#### ACTION ITEM:
Please repeat the lines below exactly. Begin with the line containing "yellow marker: 8 -> 5" and go on through the line containing "turquoise traffic cone: 5 -> 6".

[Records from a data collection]
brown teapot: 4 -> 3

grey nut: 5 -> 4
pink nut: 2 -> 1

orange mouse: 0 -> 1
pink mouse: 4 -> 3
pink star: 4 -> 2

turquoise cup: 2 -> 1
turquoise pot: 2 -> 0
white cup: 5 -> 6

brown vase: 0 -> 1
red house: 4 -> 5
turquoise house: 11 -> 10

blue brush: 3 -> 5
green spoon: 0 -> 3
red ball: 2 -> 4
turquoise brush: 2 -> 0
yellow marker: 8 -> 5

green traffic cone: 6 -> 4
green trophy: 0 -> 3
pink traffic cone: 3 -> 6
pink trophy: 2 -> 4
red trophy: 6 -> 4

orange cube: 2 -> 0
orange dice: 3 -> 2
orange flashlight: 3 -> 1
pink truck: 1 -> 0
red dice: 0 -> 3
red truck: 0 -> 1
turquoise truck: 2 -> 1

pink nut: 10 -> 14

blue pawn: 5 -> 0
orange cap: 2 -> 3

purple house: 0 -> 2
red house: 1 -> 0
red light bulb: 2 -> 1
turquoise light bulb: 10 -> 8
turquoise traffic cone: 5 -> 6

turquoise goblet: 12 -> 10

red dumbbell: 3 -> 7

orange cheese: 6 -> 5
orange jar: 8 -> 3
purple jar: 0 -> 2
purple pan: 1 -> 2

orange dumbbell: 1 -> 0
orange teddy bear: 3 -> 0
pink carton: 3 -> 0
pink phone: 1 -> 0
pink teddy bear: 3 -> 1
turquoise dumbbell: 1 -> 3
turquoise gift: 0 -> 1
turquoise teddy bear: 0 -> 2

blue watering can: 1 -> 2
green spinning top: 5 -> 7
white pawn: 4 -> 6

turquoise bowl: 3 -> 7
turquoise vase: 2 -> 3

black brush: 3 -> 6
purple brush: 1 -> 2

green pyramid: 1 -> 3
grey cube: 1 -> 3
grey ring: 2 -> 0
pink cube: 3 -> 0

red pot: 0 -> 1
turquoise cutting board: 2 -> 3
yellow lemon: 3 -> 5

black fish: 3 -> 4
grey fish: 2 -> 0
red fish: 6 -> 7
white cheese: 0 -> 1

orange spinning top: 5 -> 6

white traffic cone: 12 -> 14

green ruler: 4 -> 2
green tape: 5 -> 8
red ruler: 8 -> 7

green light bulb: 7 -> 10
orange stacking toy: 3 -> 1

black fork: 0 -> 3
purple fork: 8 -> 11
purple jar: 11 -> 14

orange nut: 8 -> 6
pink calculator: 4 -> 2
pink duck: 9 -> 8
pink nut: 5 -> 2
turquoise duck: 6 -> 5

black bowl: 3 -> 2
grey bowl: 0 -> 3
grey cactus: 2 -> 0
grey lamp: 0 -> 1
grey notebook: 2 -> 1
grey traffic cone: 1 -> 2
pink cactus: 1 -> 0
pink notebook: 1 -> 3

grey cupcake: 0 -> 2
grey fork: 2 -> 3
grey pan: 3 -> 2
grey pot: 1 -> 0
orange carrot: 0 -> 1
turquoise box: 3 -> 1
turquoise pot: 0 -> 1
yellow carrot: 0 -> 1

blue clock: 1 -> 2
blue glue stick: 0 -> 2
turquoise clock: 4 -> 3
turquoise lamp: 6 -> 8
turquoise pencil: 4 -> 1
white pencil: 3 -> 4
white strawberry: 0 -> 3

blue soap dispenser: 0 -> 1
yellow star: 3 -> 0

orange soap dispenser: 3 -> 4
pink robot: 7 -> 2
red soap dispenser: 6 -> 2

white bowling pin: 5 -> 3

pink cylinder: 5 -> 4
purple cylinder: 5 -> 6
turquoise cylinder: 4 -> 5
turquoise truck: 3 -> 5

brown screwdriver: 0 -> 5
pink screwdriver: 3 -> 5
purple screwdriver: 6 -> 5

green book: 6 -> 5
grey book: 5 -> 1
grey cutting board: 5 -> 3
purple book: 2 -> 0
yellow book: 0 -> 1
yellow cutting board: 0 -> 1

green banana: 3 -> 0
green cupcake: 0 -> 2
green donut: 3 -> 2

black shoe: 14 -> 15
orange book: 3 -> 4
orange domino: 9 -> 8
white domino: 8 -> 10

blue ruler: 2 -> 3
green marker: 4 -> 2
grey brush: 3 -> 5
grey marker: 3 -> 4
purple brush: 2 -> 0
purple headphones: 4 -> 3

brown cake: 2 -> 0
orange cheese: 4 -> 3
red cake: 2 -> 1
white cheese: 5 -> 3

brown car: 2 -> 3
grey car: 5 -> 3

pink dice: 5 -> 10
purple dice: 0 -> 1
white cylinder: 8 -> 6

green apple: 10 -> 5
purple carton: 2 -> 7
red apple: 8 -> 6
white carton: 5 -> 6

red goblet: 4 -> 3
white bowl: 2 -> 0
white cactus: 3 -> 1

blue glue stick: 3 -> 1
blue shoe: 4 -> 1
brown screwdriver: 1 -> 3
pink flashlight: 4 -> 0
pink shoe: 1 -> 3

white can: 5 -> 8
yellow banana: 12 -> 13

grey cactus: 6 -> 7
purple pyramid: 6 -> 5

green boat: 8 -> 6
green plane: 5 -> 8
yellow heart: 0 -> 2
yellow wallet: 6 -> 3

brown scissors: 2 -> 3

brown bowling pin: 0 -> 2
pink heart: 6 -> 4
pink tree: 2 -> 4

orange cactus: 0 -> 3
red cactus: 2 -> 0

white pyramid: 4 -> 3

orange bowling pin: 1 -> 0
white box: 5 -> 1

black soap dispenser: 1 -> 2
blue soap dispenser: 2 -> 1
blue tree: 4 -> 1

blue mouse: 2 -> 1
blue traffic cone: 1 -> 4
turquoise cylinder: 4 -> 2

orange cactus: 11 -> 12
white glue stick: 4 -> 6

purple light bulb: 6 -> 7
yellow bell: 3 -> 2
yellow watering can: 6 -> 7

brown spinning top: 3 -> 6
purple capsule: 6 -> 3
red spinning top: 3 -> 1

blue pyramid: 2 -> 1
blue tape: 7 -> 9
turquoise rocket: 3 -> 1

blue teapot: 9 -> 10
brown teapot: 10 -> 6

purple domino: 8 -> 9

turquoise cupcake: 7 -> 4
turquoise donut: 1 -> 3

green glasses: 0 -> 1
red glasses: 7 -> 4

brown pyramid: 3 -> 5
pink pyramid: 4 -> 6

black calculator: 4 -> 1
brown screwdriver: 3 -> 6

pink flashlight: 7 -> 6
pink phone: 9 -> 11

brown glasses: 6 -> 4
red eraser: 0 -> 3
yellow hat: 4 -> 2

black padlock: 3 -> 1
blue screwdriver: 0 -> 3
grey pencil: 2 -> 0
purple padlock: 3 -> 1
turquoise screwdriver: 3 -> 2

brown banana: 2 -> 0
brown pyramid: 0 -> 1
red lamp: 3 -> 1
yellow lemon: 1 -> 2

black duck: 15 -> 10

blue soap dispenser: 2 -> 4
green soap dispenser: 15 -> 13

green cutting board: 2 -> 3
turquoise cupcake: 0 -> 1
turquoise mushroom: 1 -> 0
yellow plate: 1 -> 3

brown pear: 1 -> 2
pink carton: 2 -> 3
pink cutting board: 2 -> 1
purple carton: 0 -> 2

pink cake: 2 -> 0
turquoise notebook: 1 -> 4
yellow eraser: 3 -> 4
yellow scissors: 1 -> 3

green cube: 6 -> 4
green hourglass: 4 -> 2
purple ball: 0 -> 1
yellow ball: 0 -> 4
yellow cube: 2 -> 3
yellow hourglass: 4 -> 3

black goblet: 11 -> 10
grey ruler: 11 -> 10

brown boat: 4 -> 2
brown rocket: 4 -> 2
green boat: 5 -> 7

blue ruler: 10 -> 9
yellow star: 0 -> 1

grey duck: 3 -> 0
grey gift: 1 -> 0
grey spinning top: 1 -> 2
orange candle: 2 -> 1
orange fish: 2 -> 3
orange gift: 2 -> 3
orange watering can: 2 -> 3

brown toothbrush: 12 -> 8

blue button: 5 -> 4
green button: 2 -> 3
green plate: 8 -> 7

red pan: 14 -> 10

#### REPLY:
yellow marker: 8 -> 5

green traffic cone: 6 -> 4
green trophy: 0 -> 3
pink traffic cone: 3 -> 6
pink trophy: 2 -> 4
red trophy: 6 -> 4

orange cube: 2 -> 0
orange dice: 3 -> 2
orange flashlight: 3 -> 1
pink truck: 1 -> 0
red dice: 0 -> 3
red truck: 0 -> 1
turquoise truck: 2 -> 1

pink nut: 10 -> 14

blue pawn: 5 -> 0
orange cap: 2 -> 3

purple house: 0 -> 2
red house: 1 -> 0
red light bulb: 2 -> 1
turquoise light bulb: 10 -> 8
turquoise traffic cone: 5 -> 6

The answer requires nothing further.